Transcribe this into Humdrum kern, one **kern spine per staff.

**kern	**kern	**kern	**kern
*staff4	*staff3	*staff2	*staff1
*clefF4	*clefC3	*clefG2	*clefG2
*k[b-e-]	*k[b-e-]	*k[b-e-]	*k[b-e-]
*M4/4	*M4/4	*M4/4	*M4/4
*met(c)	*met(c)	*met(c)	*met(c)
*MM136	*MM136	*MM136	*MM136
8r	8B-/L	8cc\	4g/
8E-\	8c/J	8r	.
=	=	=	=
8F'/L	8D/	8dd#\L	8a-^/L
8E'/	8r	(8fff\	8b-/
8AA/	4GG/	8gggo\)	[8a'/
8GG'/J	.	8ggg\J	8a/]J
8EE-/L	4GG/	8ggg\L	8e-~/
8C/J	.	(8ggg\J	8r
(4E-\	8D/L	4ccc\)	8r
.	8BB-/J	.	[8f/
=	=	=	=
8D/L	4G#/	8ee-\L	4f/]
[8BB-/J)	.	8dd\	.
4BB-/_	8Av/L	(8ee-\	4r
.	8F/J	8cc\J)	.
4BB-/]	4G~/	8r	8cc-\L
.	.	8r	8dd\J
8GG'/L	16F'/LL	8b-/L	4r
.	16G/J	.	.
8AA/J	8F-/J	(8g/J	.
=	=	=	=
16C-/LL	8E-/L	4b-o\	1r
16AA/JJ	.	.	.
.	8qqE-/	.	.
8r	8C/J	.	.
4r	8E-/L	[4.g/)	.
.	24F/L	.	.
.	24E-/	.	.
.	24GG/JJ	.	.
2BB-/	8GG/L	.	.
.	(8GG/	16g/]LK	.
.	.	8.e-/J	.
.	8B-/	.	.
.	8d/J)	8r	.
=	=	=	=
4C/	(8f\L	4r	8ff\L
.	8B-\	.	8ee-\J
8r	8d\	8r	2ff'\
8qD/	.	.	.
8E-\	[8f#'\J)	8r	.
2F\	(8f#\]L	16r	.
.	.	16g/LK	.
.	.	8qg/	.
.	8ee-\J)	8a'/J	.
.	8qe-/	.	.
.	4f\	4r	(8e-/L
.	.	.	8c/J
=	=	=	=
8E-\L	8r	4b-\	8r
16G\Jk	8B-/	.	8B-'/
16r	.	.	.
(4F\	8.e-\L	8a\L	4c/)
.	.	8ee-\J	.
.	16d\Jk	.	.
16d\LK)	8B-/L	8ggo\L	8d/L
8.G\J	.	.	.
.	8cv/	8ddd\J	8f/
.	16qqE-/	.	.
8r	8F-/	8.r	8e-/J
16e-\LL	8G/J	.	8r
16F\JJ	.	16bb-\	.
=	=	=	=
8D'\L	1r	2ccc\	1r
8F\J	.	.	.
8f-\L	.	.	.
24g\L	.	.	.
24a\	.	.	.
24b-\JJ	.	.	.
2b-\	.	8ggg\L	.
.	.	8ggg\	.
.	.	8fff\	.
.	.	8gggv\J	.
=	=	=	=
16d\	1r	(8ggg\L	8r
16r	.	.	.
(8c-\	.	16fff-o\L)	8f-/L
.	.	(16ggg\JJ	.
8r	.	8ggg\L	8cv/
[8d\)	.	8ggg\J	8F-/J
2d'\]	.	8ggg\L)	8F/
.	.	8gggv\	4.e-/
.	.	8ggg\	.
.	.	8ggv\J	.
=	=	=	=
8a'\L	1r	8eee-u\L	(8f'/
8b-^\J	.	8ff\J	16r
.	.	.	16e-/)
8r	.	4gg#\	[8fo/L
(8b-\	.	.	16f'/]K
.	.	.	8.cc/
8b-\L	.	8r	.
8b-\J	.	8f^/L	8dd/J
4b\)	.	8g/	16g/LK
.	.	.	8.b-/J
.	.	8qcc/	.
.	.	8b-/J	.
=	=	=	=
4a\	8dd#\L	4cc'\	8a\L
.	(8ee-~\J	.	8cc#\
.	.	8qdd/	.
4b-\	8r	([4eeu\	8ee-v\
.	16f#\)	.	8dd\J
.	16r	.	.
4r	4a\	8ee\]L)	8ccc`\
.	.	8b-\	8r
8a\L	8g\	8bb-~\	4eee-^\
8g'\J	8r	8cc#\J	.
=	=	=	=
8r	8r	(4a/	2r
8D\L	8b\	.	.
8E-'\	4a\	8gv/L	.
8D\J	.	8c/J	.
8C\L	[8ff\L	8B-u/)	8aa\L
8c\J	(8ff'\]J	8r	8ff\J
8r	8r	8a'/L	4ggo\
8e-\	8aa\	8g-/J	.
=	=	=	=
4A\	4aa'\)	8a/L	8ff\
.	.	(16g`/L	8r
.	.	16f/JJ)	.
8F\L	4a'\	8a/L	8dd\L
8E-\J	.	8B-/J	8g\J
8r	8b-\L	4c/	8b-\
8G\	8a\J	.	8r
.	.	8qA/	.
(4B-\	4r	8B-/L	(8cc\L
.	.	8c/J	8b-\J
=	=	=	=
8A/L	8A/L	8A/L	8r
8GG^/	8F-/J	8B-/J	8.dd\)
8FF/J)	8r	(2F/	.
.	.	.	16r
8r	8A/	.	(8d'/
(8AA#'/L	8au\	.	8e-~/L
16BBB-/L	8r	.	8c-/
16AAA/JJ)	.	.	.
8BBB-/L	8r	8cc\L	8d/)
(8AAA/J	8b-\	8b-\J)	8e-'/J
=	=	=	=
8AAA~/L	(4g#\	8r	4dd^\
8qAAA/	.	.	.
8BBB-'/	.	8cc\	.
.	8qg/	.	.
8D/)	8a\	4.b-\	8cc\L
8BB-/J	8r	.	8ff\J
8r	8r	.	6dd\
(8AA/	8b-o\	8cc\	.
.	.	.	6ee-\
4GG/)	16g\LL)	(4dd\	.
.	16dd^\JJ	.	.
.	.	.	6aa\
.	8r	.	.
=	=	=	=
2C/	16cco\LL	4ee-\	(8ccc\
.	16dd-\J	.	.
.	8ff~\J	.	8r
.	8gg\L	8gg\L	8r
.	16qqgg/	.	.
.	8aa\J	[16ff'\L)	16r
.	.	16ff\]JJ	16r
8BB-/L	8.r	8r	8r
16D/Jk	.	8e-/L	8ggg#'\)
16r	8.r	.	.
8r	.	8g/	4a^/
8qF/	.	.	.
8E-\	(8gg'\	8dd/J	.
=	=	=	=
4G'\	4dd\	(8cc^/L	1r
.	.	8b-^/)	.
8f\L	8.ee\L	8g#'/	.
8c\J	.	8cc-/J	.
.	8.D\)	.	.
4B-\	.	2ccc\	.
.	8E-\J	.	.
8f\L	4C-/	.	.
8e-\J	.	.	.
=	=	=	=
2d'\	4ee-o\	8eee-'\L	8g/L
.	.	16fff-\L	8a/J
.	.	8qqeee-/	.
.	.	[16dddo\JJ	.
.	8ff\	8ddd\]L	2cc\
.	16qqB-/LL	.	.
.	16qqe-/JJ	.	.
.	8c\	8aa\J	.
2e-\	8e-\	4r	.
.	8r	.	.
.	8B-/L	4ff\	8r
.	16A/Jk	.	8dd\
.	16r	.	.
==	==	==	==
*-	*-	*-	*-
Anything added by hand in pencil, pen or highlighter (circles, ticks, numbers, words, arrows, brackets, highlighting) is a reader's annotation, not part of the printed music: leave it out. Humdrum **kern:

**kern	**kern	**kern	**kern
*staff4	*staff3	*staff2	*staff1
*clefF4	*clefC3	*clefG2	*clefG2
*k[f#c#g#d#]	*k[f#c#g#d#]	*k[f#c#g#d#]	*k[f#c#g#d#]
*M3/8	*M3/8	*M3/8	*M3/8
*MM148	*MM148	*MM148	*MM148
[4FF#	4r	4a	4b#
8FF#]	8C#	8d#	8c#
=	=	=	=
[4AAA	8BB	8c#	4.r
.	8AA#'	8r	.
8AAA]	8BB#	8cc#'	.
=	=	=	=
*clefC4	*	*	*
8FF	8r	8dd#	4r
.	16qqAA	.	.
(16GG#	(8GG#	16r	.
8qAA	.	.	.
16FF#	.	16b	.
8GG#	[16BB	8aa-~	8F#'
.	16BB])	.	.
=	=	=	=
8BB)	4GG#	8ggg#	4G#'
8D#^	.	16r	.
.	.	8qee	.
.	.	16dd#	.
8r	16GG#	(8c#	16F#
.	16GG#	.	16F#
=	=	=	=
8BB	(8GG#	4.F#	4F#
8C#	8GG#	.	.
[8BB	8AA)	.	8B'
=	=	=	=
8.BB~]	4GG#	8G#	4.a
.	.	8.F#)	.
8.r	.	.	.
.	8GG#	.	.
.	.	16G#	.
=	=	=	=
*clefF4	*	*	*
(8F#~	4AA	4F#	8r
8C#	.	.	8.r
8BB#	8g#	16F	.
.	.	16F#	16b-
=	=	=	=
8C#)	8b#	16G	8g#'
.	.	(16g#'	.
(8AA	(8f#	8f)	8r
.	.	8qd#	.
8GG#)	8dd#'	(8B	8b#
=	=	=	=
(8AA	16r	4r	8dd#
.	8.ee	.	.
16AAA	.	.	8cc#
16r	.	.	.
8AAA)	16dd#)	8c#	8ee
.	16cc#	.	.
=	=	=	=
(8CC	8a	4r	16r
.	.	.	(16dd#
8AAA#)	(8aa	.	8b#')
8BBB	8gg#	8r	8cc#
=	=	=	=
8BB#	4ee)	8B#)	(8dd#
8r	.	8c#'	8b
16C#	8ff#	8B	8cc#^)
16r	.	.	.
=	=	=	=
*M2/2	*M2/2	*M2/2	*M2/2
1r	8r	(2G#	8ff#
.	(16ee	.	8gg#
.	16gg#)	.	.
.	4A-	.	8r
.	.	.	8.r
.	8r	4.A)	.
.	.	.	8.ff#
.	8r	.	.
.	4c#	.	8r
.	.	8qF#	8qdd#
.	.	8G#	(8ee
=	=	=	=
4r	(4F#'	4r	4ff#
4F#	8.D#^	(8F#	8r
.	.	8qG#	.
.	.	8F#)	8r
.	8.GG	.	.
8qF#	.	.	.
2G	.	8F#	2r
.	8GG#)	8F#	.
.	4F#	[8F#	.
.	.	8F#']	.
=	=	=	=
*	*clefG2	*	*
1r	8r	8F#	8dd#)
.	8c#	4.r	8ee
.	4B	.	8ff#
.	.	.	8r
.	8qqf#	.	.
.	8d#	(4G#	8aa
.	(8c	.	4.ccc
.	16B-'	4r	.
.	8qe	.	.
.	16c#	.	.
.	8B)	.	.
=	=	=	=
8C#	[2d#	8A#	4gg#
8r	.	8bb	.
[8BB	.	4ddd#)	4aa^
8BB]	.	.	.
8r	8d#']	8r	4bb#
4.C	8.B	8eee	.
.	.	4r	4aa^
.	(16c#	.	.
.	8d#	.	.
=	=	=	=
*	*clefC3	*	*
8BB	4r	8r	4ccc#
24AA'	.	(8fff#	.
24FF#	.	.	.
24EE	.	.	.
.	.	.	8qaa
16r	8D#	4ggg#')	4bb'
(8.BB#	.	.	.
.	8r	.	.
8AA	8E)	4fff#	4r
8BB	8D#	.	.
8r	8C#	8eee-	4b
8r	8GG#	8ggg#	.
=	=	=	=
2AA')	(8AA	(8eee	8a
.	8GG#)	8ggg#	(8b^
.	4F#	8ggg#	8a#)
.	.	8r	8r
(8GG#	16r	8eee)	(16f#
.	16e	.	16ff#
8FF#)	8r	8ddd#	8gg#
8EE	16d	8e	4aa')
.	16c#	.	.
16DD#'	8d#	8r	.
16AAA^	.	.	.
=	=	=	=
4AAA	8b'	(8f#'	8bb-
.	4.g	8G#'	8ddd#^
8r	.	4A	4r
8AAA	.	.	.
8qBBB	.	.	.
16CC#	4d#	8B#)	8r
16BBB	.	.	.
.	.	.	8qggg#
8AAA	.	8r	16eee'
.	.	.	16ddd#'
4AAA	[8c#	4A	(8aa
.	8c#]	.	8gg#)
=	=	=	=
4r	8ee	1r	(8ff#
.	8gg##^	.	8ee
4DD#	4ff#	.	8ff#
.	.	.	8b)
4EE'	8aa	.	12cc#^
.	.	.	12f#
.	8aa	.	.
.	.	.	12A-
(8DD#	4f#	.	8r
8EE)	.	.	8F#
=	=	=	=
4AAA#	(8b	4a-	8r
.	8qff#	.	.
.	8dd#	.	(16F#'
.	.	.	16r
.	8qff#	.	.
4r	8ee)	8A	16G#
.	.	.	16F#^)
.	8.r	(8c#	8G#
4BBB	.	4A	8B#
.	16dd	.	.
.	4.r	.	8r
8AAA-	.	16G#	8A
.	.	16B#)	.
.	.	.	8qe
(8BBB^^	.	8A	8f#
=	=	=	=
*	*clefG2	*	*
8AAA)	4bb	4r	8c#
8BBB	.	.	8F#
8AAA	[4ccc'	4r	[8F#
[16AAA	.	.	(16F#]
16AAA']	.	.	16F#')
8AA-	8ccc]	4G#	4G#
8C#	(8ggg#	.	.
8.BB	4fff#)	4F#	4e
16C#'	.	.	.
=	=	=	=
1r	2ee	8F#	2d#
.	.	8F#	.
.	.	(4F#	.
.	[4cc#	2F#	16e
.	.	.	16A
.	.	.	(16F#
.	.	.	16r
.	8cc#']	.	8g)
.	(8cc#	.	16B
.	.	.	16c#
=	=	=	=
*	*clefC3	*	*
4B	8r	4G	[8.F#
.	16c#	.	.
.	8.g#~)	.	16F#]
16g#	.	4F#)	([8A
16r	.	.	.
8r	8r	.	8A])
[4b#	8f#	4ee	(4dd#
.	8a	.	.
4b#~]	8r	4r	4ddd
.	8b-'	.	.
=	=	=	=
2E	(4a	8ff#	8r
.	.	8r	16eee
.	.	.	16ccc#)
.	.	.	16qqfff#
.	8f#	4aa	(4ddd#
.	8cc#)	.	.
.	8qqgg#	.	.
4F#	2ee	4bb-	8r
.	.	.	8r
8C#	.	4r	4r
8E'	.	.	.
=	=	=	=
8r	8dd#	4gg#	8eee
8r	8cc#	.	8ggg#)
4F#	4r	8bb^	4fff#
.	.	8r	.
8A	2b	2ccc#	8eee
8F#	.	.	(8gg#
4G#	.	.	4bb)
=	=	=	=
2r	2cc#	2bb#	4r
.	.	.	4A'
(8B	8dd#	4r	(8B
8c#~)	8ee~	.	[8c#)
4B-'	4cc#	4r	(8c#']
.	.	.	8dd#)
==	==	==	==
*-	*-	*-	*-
----------------------------------------
→ Aim of the exercise:
Locate each line in the material above that contains the string "kern", and copy every one of those lines in full.

→ Complete response:
Transcribe this into Humdrum kern, one **kern spine per staff.
**kern	**kern	**kern	**kern
Anything added by hand in pencil, pen or highlighter (circles, ticks, numbers, words, arrows, brackets, highlighting) is a reader's annotation, not part of the printed music: leave it out. Humdrum **kern:
**kern	**kern	**kern	**kern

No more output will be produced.